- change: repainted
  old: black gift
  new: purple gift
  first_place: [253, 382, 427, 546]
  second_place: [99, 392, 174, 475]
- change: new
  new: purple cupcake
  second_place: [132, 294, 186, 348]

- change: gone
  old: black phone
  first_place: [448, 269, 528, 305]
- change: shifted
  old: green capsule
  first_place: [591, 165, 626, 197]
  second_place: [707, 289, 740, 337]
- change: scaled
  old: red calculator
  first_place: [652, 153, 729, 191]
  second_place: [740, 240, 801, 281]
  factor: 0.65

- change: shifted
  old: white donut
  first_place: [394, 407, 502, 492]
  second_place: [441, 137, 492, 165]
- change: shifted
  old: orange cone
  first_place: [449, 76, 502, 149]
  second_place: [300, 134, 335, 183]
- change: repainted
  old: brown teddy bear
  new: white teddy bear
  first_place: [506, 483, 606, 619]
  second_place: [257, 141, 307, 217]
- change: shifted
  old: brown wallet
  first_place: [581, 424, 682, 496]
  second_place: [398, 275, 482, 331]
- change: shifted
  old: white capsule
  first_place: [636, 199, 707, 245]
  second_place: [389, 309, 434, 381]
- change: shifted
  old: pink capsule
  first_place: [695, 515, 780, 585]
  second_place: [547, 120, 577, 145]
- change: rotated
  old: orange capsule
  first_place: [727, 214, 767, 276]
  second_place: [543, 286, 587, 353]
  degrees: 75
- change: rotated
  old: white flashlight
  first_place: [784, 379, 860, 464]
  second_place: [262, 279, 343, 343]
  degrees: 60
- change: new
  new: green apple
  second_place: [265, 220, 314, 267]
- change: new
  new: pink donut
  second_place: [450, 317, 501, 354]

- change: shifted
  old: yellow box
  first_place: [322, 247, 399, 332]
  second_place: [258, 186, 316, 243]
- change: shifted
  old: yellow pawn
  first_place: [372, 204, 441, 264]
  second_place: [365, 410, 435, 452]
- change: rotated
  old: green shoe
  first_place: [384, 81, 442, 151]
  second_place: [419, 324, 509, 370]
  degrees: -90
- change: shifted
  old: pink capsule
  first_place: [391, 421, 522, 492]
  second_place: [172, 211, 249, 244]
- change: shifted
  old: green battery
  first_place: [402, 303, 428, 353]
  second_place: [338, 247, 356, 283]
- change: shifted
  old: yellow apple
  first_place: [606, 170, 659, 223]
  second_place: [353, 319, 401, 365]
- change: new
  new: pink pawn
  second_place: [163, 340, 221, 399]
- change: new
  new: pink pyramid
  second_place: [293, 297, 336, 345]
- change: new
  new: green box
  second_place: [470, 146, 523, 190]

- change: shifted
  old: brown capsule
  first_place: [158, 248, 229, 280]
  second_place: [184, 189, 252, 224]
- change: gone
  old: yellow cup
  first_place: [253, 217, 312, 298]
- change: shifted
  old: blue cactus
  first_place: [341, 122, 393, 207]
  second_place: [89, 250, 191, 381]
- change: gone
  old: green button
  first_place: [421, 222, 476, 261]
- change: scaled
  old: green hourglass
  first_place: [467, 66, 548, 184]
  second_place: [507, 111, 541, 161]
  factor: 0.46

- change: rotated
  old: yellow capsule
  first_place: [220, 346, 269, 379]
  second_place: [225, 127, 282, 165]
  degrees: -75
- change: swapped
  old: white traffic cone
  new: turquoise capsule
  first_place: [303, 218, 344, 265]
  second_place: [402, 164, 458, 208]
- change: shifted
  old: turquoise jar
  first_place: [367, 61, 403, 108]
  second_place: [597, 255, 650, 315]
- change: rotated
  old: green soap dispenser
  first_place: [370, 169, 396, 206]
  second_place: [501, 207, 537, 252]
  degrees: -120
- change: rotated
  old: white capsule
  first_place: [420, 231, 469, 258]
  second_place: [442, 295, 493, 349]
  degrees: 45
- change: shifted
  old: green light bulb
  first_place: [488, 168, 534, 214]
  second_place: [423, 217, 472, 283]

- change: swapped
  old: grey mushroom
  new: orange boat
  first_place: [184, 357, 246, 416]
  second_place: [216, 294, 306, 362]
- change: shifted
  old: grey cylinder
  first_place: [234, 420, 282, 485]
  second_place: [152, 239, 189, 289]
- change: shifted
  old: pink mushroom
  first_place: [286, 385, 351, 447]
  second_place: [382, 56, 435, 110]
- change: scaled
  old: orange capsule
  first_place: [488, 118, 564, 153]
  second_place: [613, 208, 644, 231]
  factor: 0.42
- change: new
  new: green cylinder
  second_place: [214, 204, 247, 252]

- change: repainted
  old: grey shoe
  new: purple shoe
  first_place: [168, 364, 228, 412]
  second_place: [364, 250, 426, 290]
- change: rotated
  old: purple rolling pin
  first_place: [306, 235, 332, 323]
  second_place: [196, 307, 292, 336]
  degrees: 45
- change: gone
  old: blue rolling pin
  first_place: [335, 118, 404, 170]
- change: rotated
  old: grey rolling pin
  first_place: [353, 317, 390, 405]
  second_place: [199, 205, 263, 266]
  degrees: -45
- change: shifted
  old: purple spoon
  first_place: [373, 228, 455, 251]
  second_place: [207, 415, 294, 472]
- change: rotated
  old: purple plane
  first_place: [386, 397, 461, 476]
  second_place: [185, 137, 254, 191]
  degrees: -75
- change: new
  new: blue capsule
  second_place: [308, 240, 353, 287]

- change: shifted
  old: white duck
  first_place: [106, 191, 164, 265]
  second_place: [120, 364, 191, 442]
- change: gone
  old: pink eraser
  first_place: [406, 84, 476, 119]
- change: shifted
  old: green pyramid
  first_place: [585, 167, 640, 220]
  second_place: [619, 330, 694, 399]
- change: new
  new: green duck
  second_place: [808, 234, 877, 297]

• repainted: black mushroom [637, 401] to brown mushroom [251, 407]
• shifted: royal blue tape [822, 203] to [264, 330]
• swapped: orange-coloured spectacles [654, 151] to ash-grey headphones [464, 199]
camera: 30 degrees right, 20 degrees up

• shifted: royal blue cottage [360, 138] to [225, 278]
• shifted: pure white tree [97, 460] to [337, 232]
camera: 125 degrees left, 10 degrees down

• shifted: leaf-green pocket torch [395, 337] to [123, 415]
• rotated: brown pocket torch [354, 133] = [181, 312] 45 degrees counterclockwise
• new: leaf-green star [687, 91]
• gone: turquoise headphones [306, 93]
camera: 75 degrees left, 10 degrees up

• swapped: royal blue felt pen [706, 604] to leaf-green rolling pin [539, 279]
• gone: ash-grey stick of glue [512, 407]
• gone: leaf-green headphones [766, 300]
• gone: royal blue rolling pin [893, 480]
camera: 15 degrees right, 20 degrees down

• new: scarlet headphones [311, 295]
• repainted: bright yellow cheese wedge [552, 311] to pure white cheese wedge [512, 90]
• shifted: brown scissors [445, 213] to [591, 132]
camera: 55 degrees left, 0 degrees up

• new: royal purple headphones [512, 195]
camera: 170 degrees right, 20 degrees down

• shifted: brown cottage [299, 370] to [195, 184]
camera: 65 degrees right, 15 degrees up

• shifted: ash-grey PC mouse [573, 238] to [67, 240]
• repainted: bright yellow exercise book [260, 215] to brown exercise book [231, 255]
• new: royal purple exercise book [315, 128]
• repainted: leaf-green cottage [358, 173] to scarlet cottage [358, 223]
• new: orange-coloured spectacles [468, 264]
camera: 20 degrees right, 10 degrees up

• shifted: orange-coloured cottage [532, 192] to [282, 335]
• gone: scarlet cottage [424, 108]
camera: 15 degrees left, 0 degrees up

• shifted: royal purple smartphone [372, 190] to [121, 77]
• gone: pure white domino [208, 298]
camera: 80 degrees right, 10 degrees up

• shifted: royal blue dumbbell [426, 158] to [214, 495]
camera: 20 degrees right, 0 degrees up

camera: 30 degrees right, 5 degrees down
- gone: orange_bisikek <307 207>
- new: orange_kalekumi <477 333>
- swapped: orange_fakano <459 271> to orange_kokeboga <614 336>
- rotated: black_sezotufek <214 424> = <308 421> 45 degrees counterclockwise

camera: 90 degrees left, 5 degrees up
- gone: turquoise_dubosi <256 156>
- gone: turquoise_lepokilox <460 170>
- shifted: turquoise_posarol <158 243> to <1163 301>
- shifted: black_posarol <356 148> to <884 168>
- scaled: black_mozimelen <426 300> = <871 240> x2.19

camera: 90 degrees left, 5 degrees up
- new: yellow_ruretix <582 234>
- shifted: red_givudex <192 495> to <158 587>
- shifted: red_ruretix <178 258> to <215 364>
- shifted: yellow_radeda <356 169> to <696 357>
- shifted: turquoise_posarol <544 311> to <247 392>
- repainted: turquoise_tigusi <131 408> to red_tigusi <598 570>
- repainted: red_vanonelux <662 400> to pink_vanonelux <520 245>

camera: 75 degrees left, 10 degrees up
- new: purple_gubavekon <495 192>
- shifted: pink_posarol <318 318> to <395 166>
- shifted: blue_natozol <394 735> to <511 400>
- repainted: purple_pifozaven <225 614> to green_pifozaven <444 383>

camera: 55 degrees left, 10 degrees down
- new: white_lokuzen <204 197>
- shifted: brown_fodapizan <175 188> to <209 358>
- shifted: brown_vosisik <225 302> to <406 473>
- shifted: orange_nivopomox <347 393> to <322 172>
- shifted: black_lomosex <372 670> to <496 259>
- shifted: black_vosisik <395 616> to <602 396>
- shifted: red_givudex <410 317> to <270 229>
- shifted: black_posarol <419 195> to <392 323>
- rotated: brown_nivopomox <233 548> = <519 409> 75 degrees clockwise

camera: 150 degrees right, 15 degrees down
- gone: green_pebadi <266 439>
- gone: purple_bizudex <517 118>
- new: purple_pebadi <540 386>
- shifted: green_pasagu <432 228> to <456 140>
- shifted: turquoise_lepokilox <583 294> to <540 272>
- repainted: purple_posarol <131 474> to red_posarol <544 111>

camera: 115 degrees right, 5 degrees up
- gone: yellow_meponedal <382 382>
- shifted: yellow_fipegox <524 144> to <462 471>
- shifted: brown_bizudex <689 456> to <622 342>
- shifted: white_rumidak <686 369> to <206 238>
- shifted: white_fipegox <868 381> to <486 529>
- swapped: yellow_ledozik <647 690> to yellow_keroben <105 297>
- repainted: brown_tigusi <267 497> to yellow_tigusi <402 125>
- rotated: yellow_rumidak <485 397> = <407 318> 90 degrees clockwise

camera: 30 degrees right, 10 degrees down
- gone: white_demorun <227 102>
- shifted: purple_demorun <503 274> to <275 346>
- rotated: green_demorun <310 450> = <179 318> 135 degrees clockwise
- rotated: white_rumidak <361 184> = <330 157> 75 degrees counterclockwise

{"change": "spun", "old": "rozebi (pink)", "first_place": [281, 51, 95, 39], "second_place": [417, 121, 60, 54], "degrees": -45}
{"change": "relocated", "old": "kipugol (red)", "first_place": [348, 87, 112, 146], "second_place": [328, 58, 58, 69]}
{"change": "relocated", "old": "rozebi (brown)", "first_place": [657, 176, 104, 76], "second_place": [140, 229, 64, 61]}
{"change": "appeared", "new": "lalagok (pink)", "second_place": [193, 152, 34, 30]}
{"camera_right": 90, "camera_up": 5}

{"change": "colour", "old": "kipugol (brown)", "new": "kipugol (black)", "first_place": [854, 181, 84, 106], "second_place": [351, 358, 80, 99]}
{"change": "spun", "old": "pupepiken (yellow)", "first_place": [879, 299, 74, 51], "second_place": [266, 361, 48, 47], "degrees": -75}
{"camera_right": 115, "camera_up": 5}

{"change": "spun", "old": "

────────────────────

The answer must consist of every line from the data that contains the word "rozebi".

{"change": "spun", "old": "rozebi (pink)", "first_place": [281, 51, 95, 39], "second_place": [417, 121, 60, 54], "degrees": -45}
{"change": "relocated", "old": "rozebi (brown)", "first_place": [657, 176, 104, 76], "second_place": [140, 229, 64, 61]}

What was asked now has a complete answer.